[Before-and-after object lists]
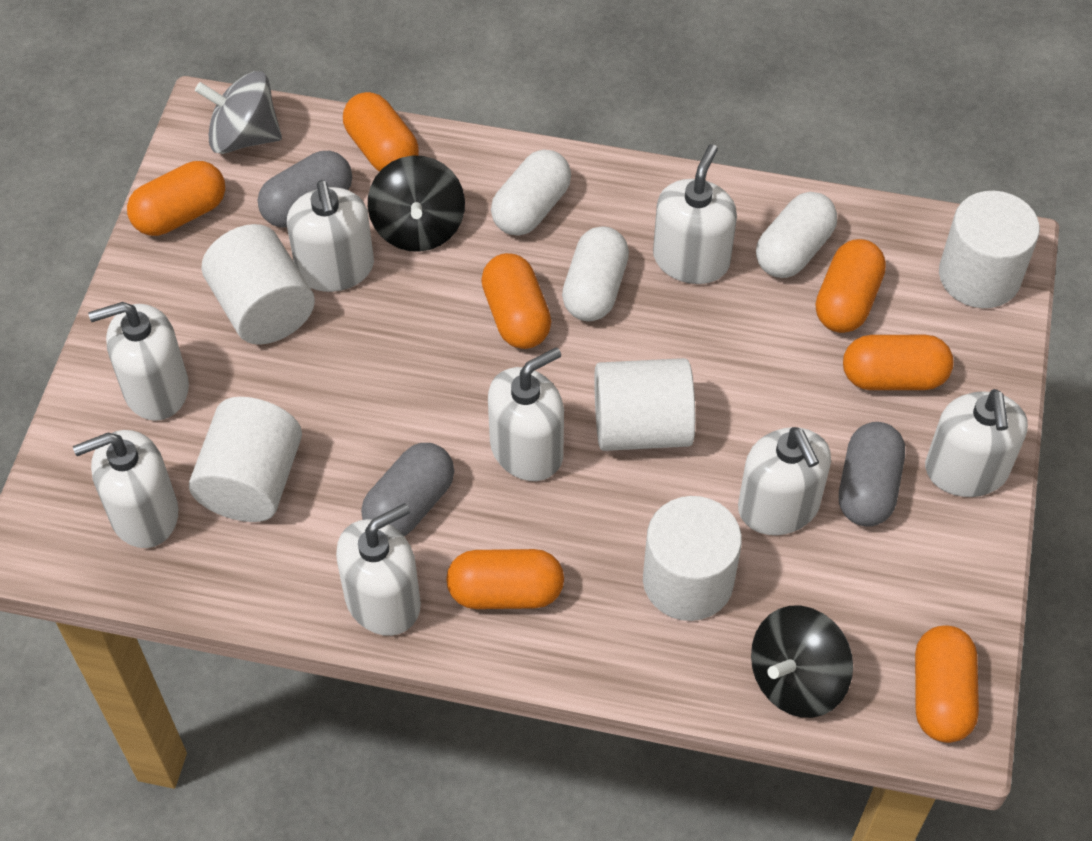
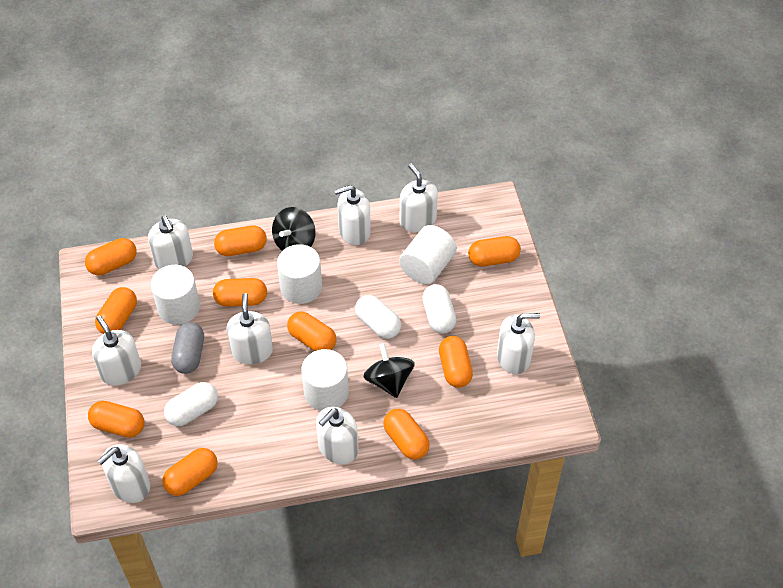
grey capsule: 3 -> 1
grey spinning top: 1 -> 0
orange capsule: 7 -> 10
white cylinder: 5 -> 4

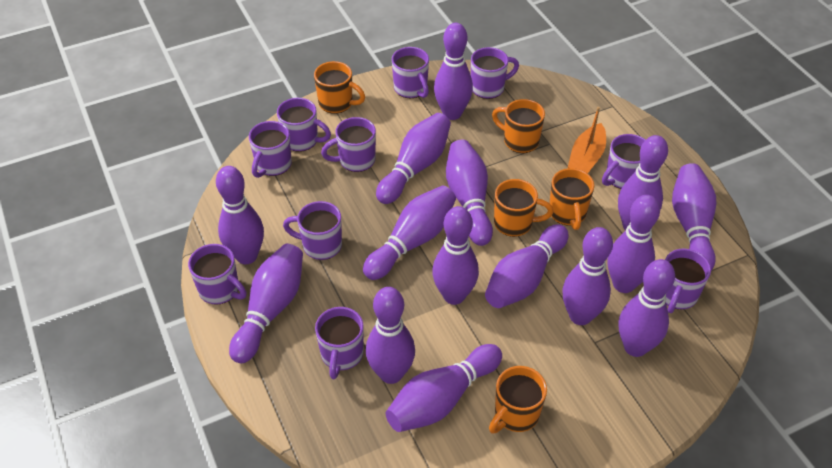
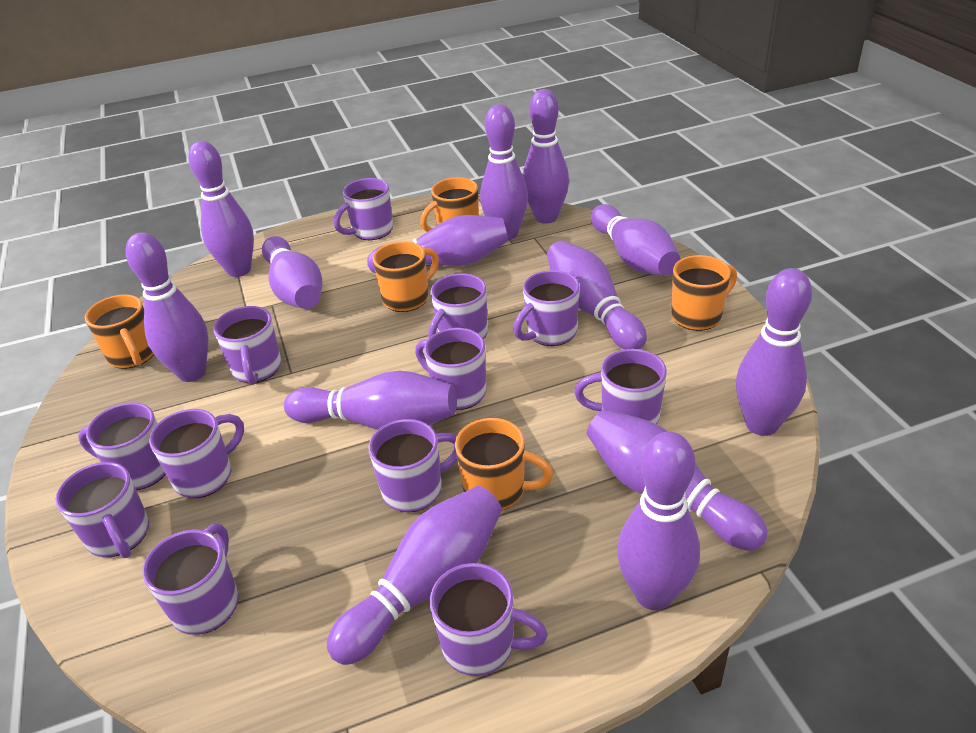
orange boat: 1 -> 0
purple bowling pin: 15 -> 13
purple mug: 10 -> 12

-- WHAT IS REQUIRED --
Copy all the lines from the data above that hold the word "purple".

-- YOUR RESPONSE --
purple bowling pin: 15 -> 13
purple mug: 10 -> 12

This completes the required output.